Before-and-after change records
┏━━
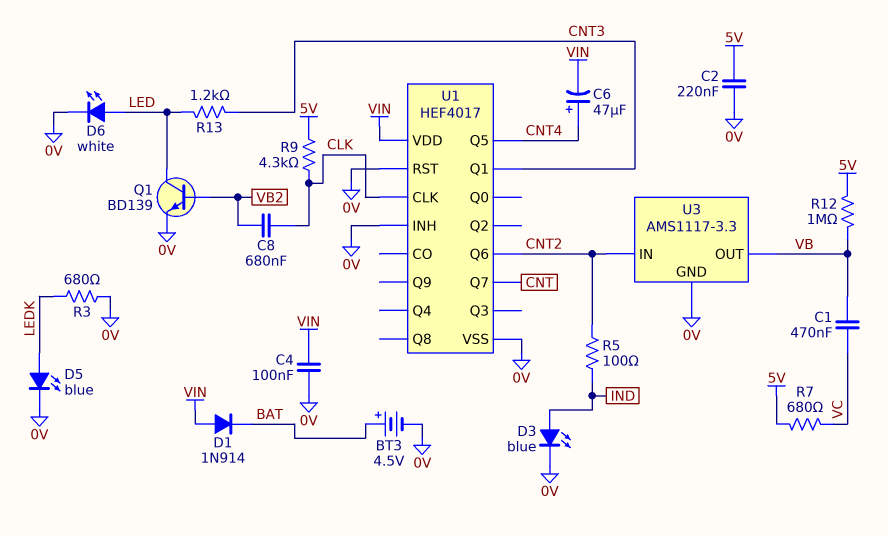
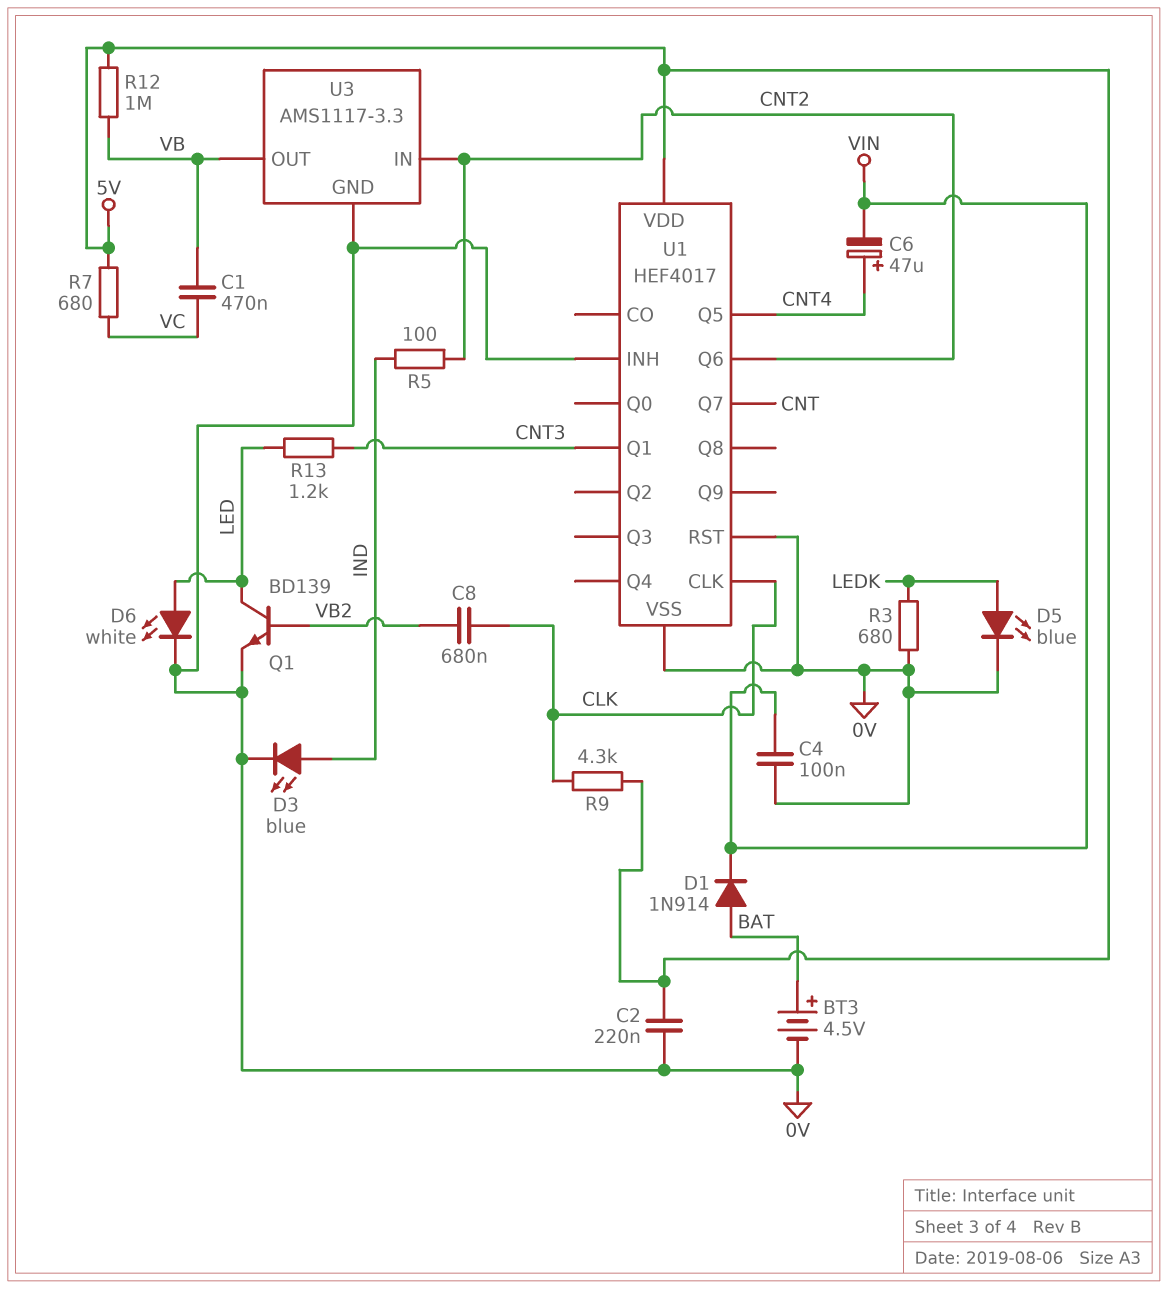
D1: diode 1N914 (A VIN, K BAT) -> diode 1N914 (A BAT, K VIN)
U1 pin VDD: VIN -> 5V

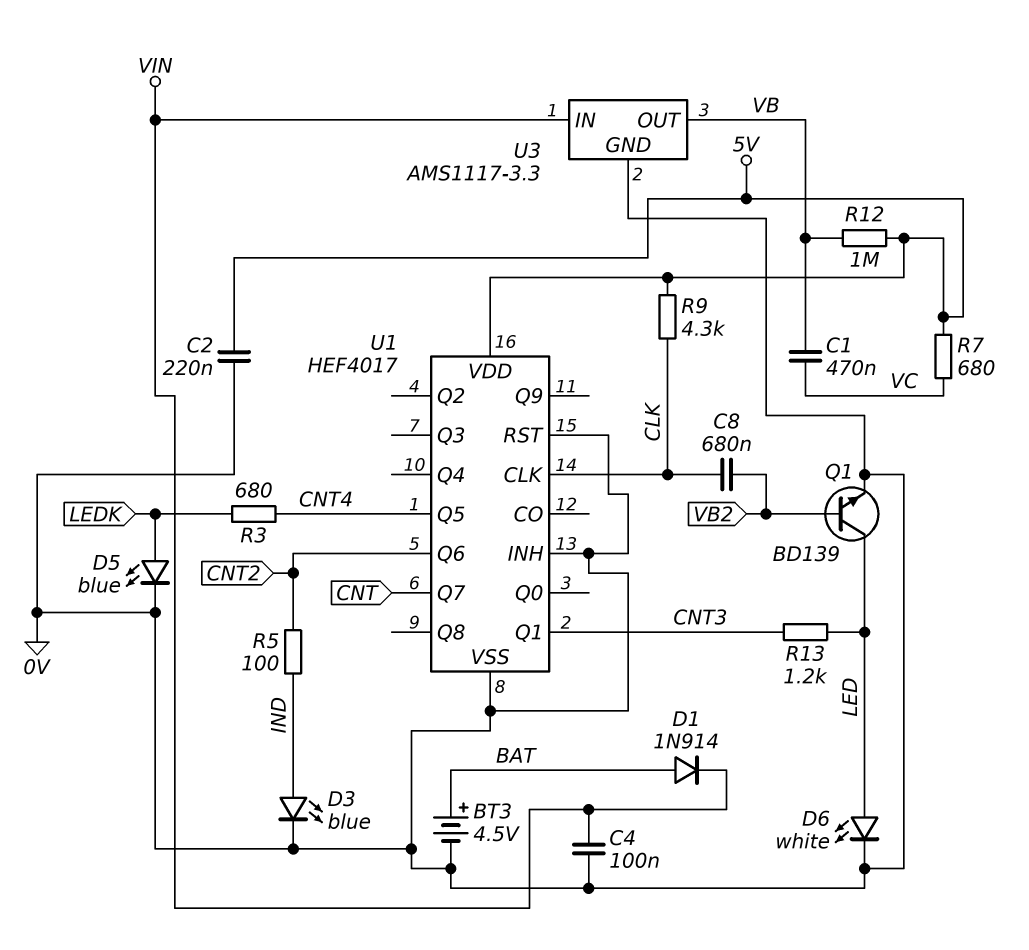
C6: 47uF (plus CNT4, minus VIN) -> none
R3: 680 (0V, LEDK) -> 680 (CNT4, LEDK)
U3 pin IN: CNT2 -> VIN

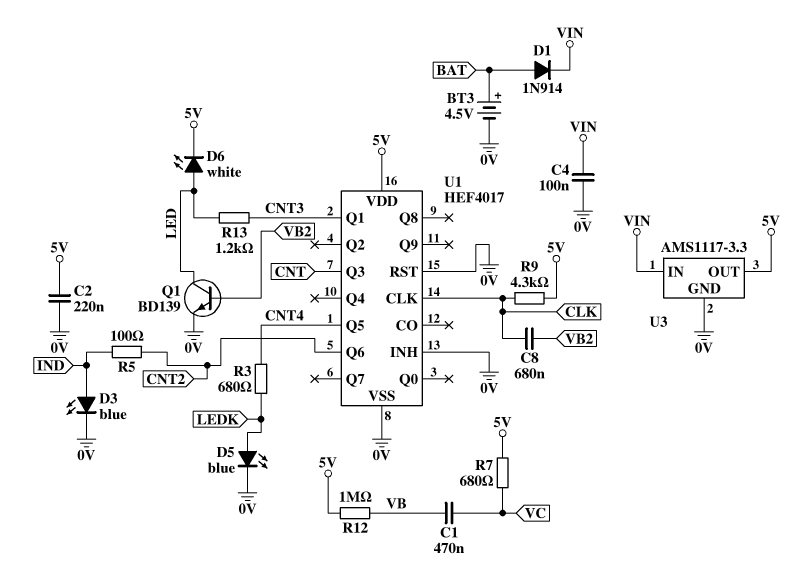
D6: LED white (A LED, K 0V) -> LED white (A LED, K 5V)
U1 pin Q3: none -> CNT
U1 pin Q7: CNT -> none
U3 pin OUT: VB -> 5V

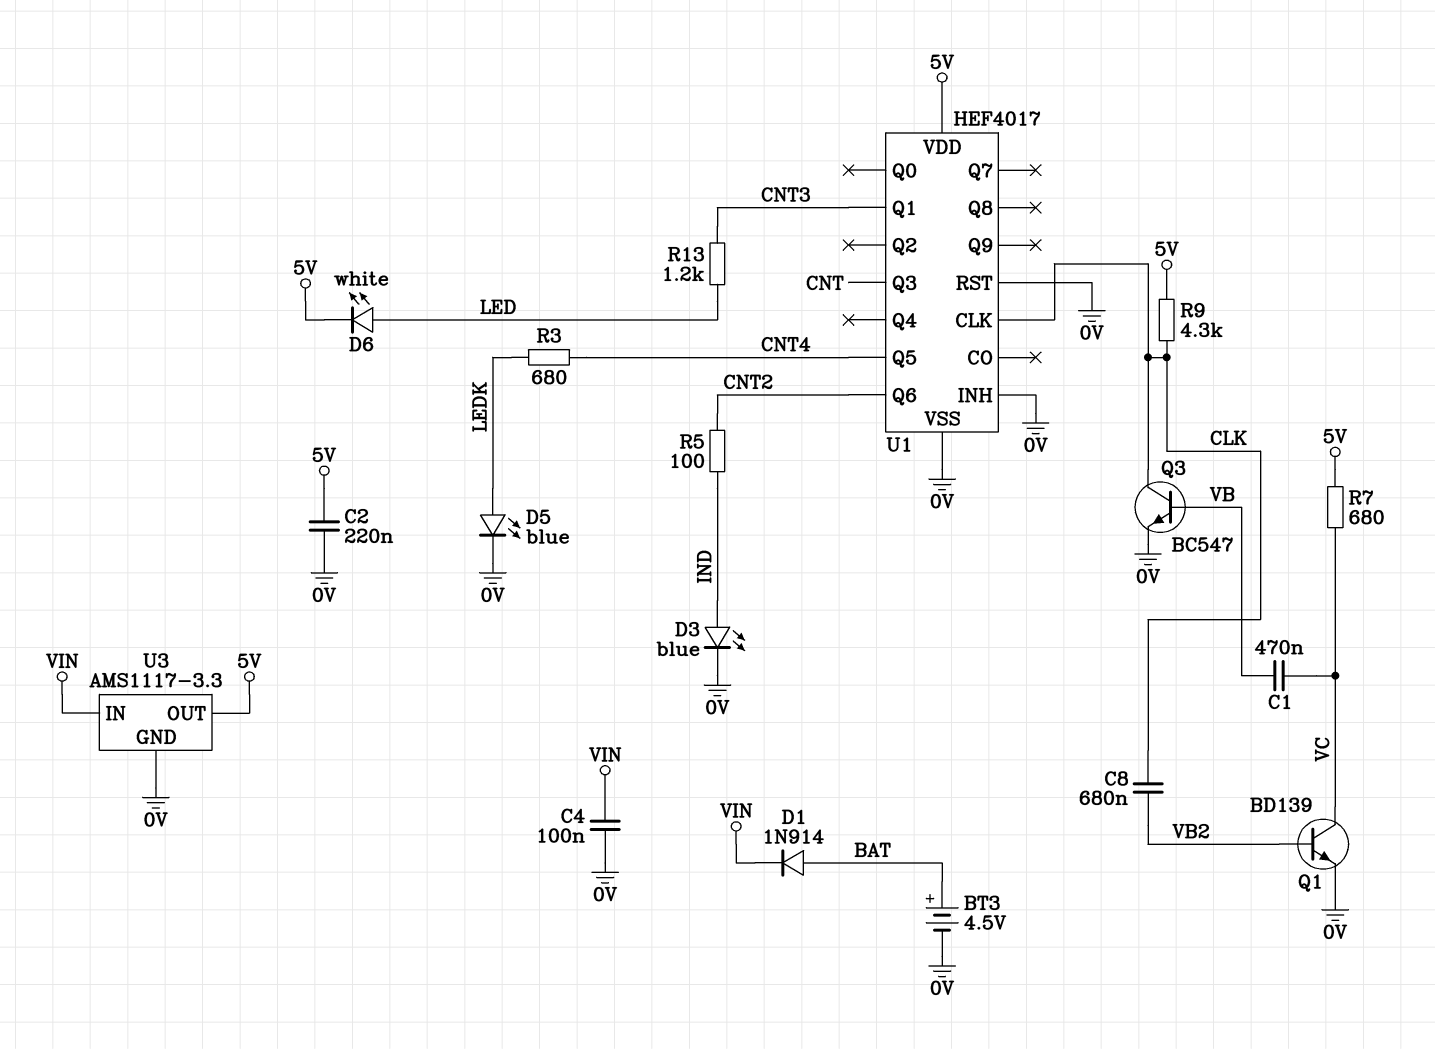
Q1: NPN BD139 (B VB2, C LED, E 0V) -> NPN BD139 (B VB2, C VC, E 0V)
Q3: none -> NPN BC547 (B VB, C CLK, E 0V)
R12: 1M (5V, VB) -> none

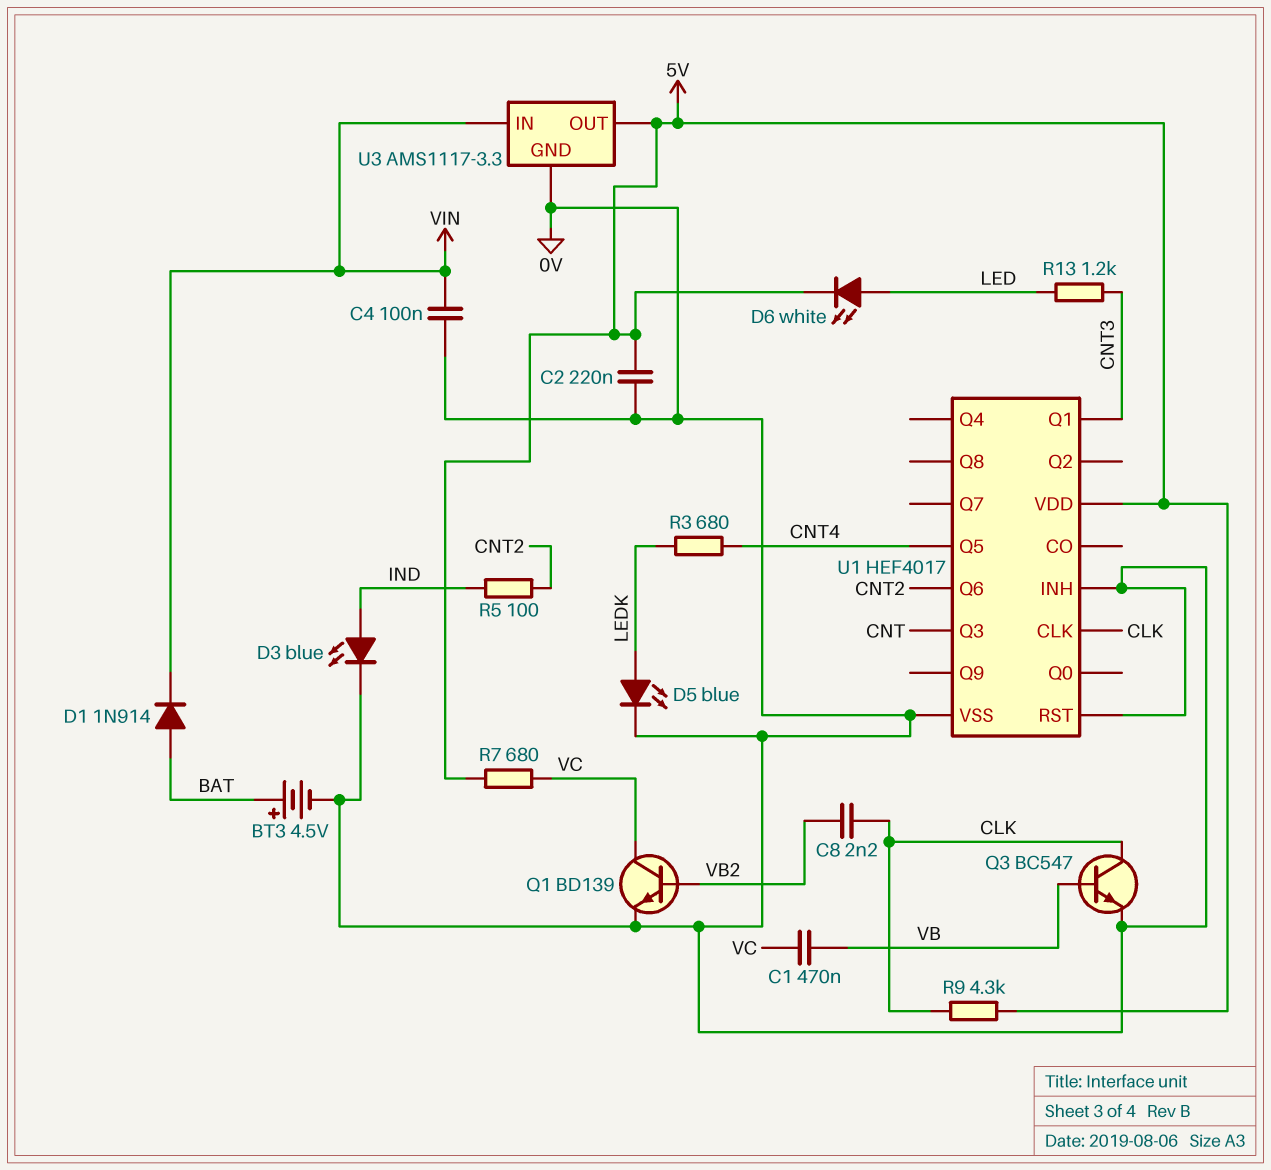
C8: 680nF (CLK, VB2) -> 2.2nF (CLK, VB2)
┗━━
Task to complete — Word for word, copy the lines from the one with "D6: LED white" through the end of the entries above, and do not include any picture.

Result for this exercise —
D6: LED white (A LED, K 0V) -> LED white (A LED, K 5V)
U1 pin Q3: none -> CNT
U1 pin Q7: CNT -> none
U3 pin OUT: VB -> 5V

Q1: NPN BD139 (B VB2, C LED, E 0V) -> NPN BD139 (B VB2, C VC, E 0V)
Q3: none -> NPN BC547 (B VB, C CLK, E 0V)
R12: 1M (5V, VB) -> none

C8: 680nF (CLK, VB2) -> 2.2nF (CLK, VB2)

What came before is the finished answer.